**THE INPUT:**

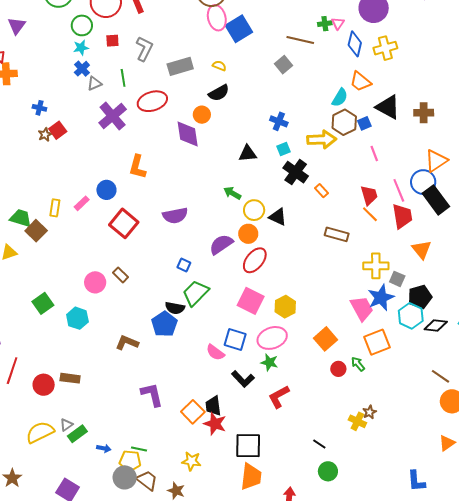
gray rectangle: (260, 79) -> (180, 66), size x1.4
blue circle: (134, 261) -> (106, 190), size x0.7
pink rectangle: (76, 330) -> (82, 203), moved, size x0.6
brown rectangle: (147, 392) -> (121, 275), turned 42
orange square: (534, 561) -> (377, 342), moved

**PROMPT:** Verbatim copy without images: write the records above out in full.

**RESULT OF THIS EXERCISE:**
gray rectangle: (260, 79) -> (180, 66), size x1.4
blue circle: (134, 261) -> (106, 190), size x0.7
pink rectangle: (76, 330) -> (82, 203), moved, size x0.6
brown rectangle: (147, 392) -> (121, 275), turned 42
orange square: (534, 561) -> (377, 342), moved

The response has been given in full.